**Problem description:** The answer must be every line below that contains the string "plate".

[Scene images with change listings]
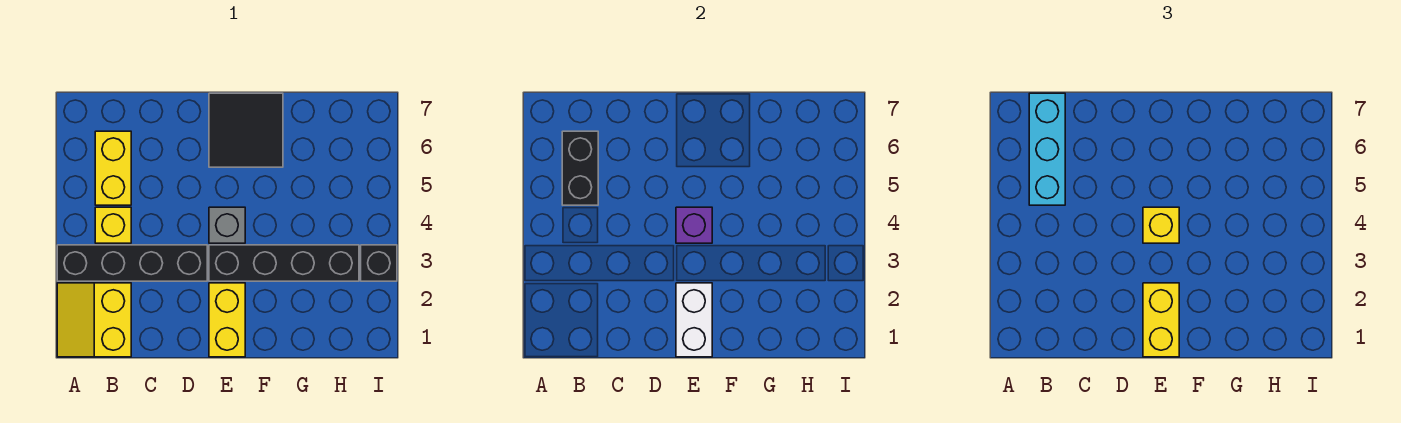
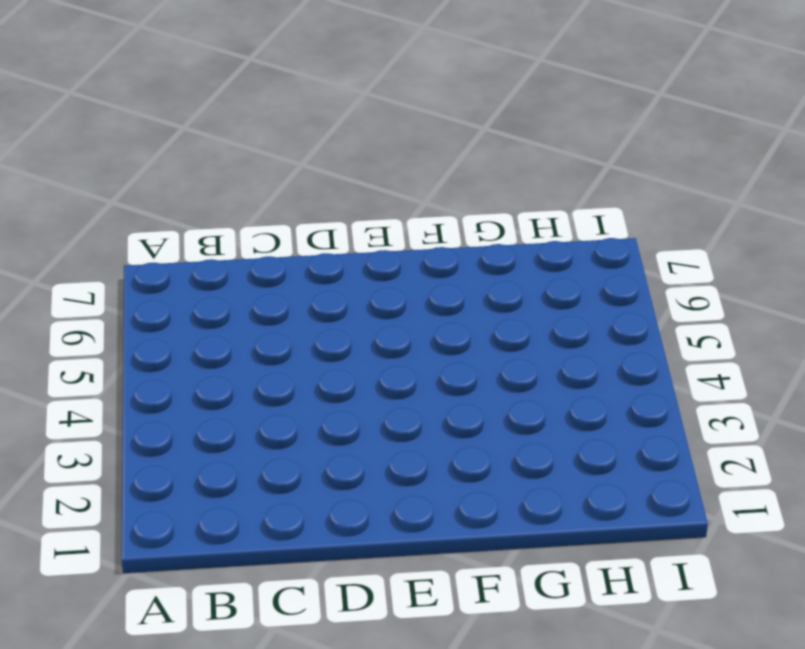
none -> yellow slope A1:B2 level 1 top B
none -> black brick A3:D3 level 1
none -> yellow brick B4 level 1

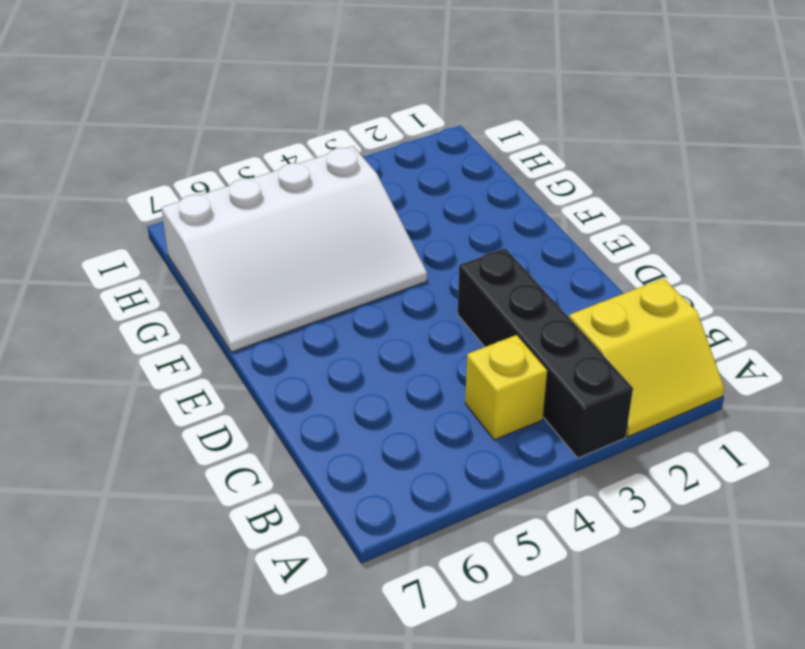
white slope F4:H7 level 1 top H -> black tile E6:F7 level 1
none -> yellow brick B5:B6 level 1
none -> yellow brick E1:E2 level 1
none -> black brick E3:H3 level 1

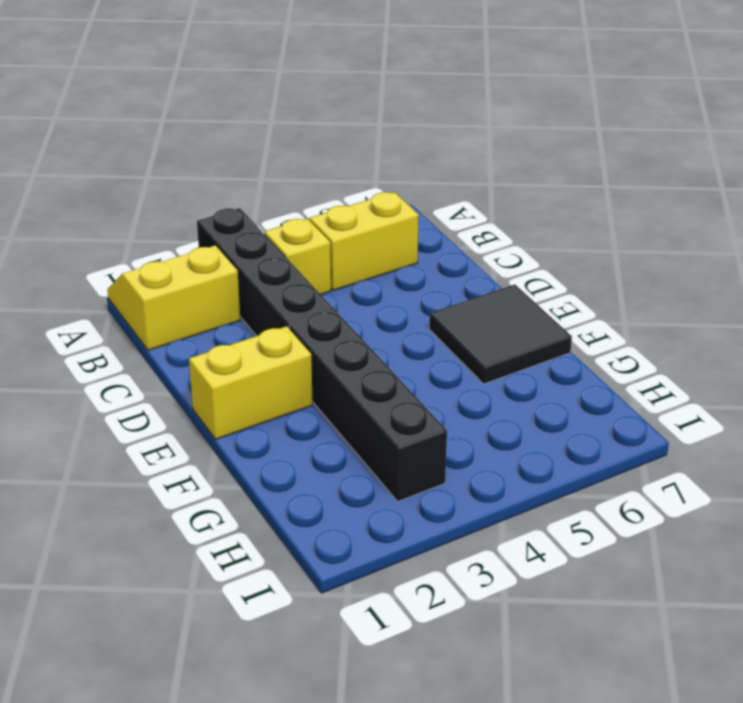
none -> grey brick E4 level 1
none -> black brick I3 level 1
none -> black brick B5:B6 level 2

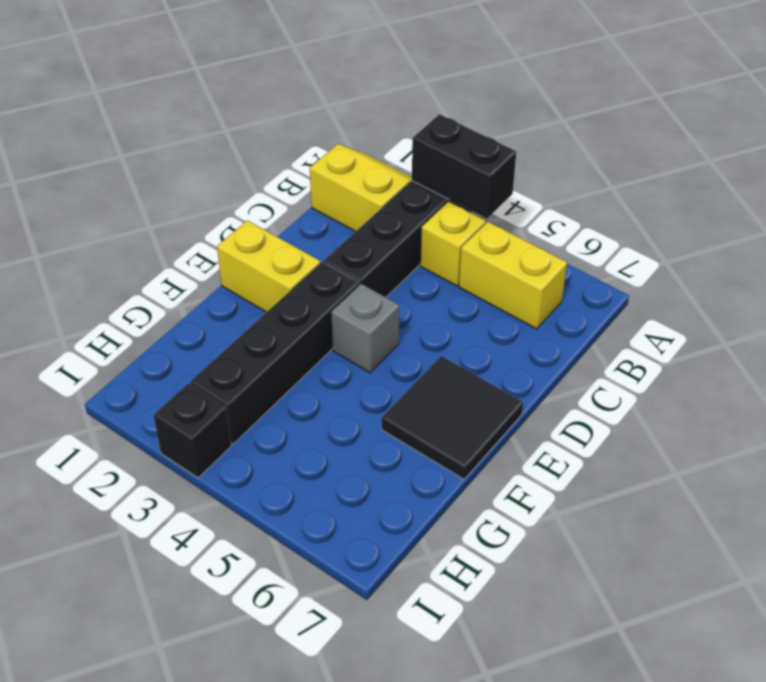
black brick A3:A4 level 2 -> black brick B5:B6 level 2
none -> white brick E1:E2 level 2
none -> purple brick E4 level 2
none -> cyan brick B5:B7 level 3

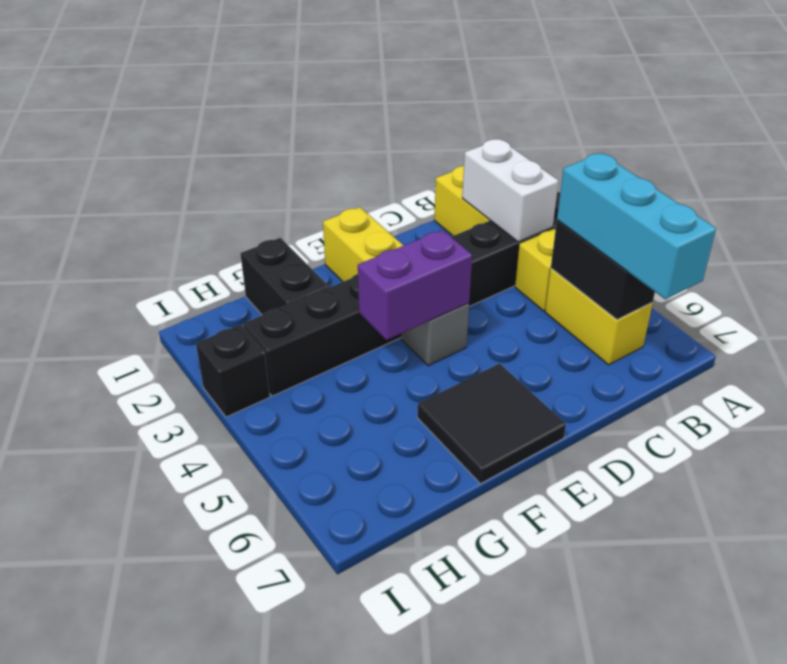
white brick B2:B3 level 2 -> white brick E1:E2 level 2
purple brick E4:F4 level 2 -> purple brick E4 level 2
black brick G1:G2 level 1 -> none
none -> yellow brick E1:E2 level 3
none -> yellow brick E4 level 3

==

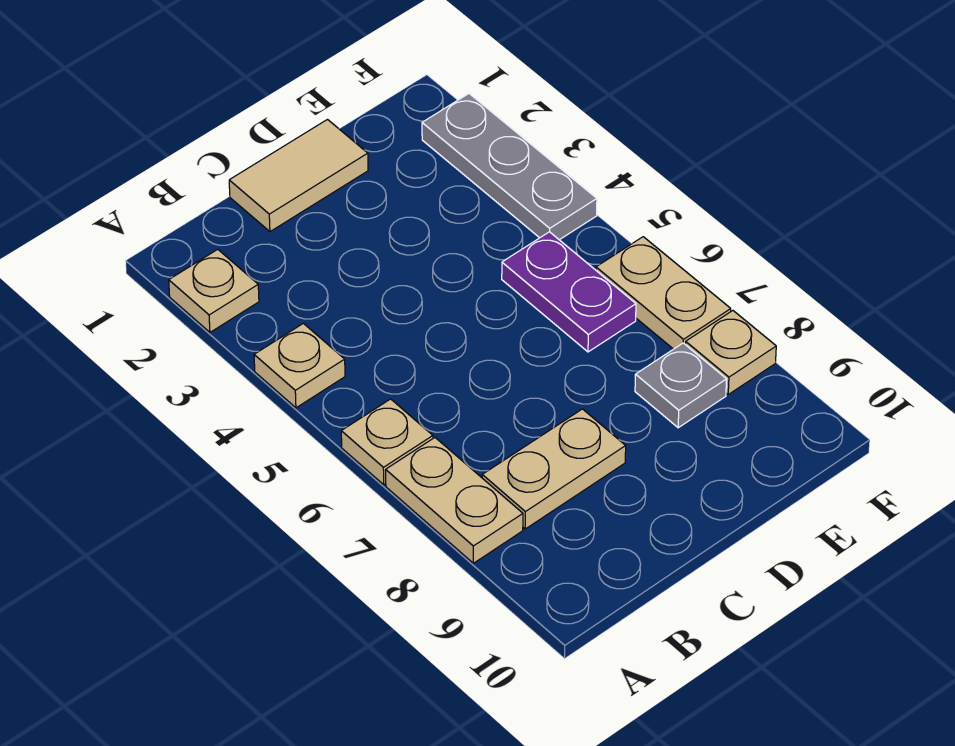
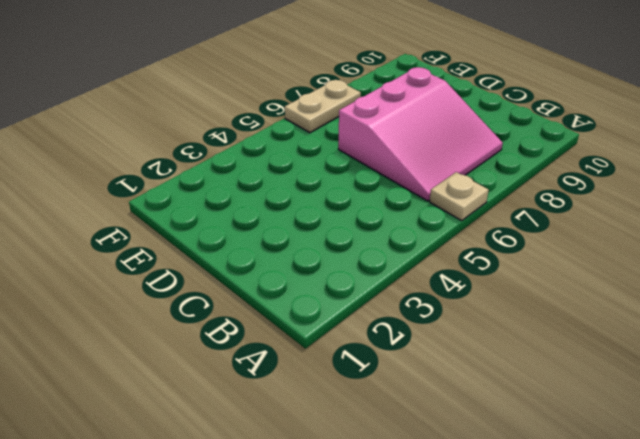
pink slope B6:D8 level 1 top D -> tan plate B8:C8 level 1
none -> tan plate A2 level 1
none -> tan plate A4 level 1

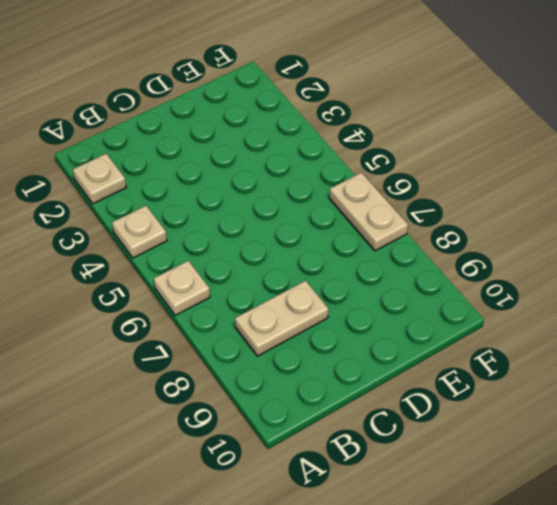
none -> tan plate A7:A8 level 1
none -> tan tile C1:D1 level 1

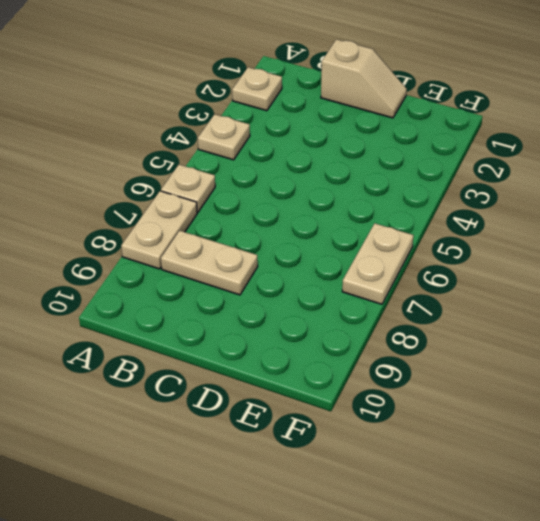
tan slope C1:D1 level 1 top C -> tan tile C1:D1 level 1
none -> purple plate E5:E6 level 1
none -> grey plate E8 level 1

---

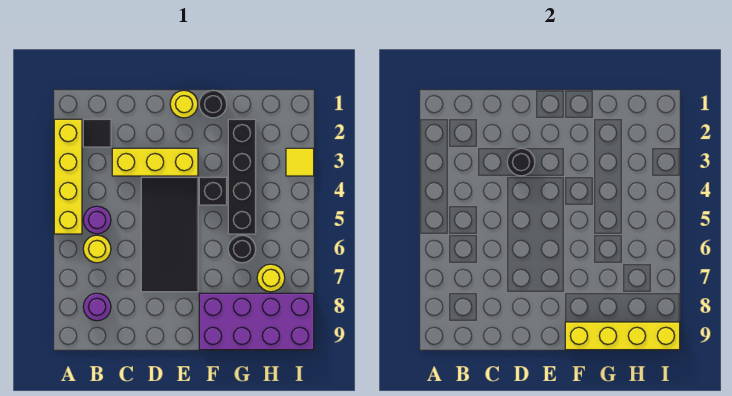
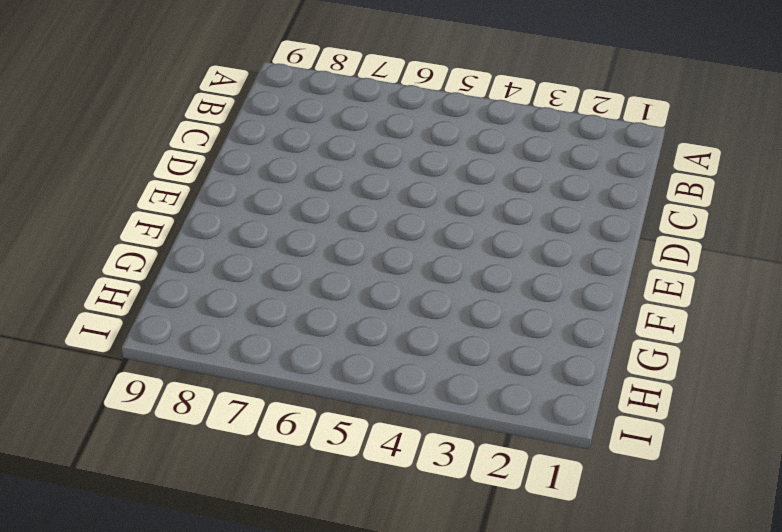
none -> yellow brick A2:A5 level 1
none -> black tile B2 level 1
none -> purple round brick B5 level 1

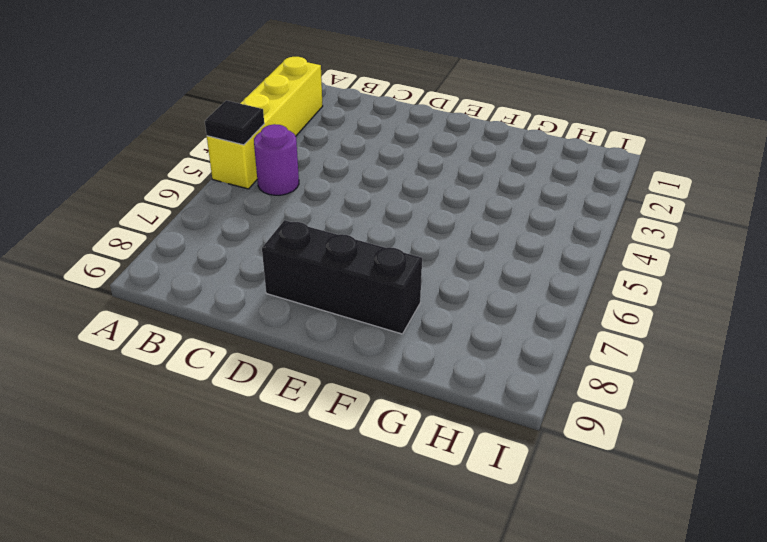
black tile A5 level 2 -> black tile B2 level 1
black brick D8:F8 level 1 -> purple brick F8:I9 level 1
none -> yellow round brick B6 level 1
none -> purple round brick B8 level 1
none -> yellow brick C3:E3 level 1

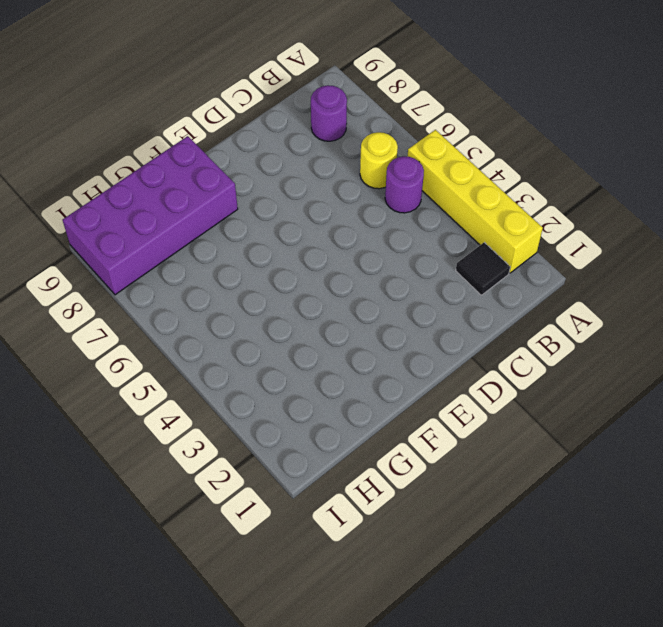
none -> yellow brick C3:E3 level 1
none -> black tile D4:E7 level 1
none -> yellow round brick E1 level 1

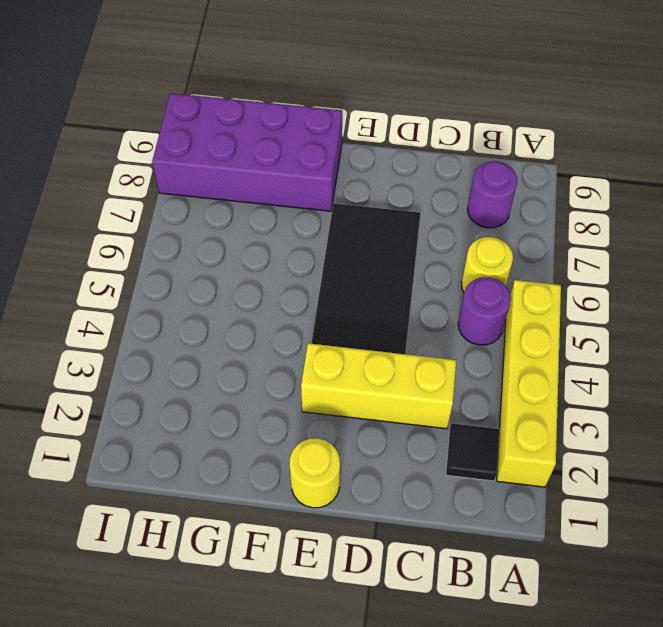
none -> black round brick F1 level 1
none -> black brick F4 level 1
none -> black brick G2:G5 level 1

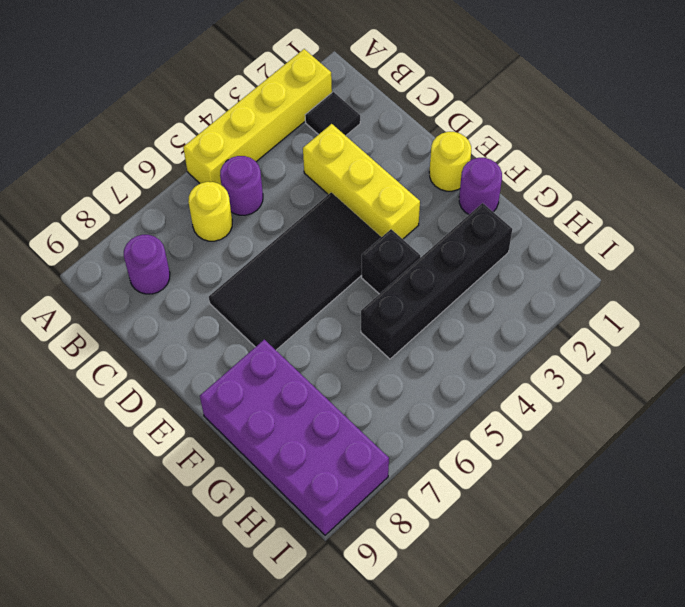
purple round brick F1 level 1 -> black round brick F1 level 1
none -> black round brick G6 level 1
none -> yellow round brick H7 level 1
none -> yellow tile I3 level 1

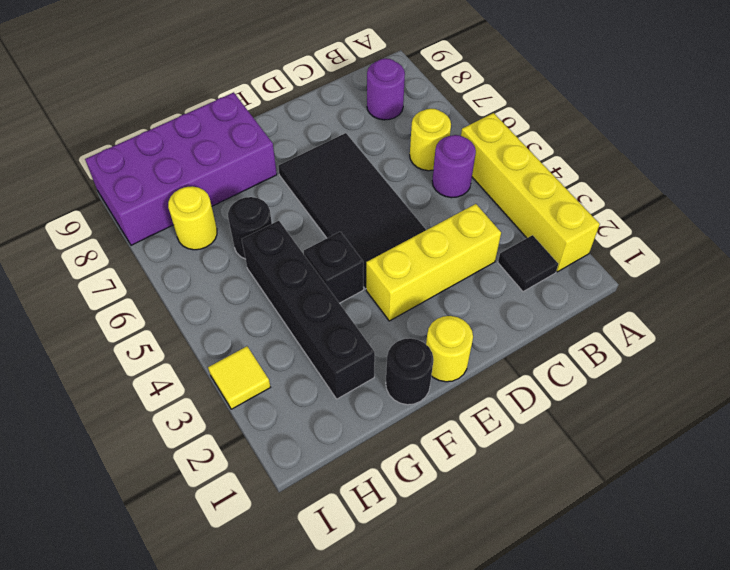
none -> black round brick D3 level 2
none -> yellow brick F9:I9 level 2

**Result of this exercise:**
pink slope B6:D8 level 1 top D -> tan plate B8:C8 level 1
none -> tan plate A2 level 1
none -> tan plate A4 level 1
none -> tan plate A7:A8 level 1
none -> purple plate E5:E6 level 1
none -> grey plate E8 level 1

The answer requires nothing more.